RECORDS PROVIDED:
■ ■ ■ ■ ■ ■ ■

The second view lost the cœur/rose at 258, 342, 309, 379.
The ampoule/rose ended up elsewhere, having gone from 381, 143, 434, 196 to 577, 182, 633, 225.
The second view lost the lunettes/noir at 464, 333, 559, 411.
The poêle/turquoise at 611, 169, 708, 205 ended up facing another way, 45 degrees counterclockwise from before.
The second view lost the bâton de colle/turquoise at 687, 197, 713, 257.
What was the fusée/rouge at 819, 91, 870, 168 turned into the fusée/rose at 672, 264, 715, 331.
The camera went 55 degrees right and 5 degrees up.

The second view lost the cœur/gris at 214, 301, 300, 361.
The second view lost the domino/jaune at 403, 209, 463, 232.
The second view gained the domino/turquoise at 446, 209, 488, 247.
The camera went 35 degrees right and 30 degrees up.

■ ■ ■ ■ ■ ■ ■

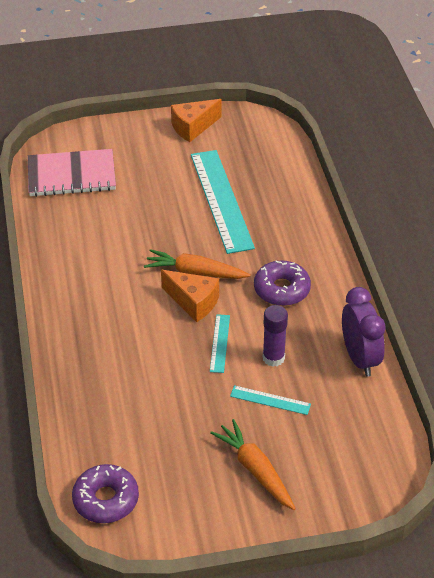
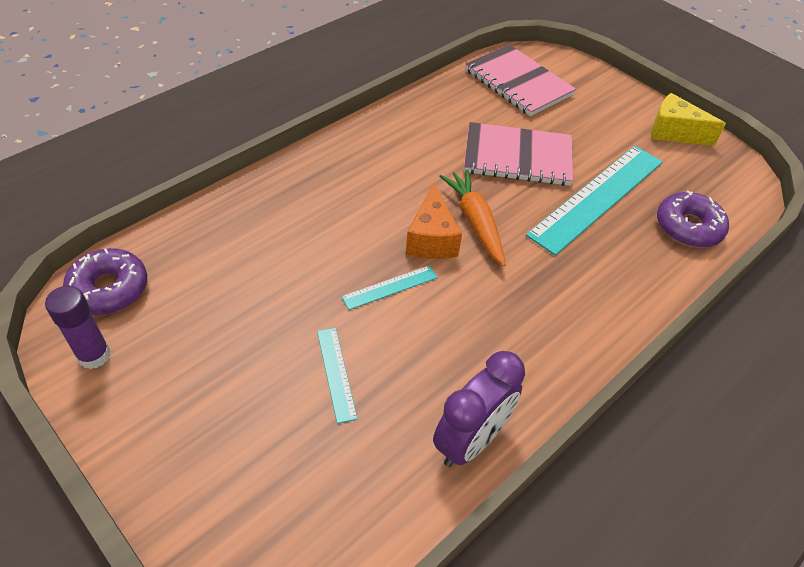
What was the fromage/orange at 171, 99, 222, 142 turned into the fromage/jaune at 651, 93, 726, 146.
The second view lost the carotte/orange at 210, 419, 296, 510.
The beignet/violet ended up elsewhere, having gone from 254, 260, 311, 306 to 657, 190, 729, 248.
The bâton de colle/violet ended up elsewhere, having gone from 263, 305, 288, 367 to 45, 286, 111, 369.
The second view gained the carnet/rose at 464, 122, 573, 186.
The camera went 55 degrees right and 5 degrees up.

■ ■ ■ ■ ■ ■ ■

WORK INSTRUCTIONS:
All that is wanted is an exact copy of the lines above from the one with "The second view lost the cœur/rose" through the one with "The poêle/turquoise at", with both ends included.

FINAL ANSWER:
The second view lost the cœur/rose at 258, 342, 309, 379.
The ampoule/rose ended up elsewhere, having gone from 381, 143, 434, 196 to 577, 182, 633, 225.
The second view lost the lunettes/noir at 464, 333, 559, 411.
The poêle/turquoise at 611, 169, 708, 205 ended up facing another way, 45 degrees counterclockwise from before.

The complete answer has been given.